Exercise description:
Look through the listing below and write out exactly the lines from the line with "black can: 3 -> 7" to the line with "orange ruler: 4 -> 2", both included, and no others.

Material for this exercise:

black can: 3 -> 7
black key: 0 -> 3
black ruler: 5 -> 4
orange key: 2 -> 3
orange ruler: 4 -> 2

* * *

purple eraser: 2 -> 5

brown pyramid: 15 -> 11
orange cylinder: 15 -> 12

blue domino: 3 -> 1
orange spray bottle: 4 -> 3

==

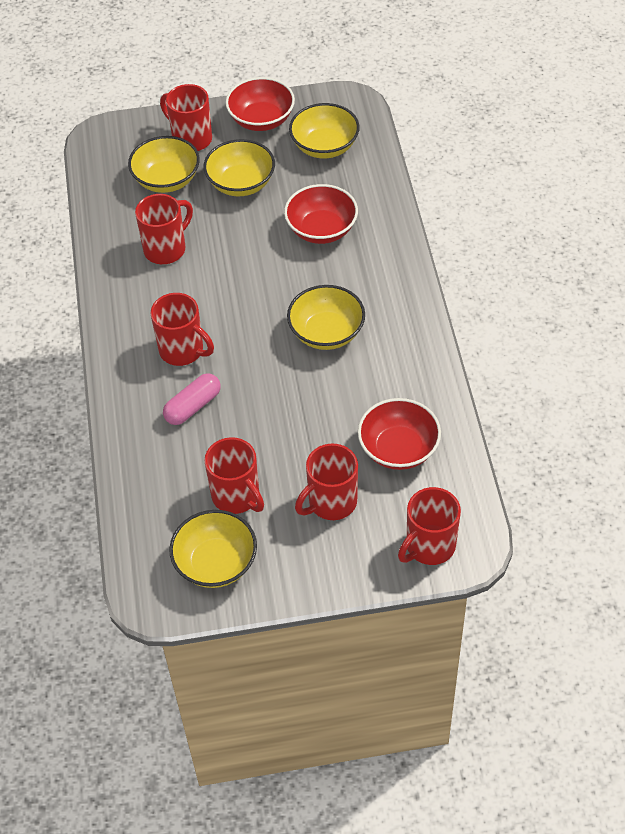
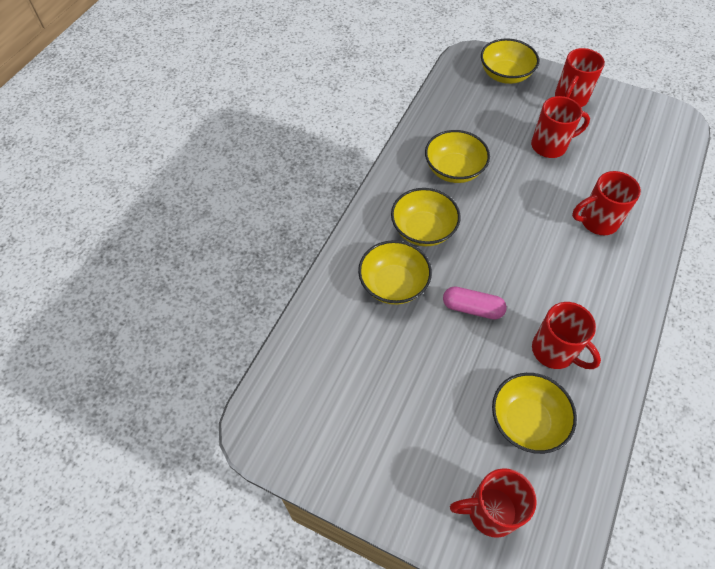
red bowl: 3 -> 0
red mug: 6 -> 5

Solution:
black can: 3 -> 7
black key: 0 -> 3
black ruler: 5 -> 4
orange key: 2 -> 3
orange ruler: 4 -> 2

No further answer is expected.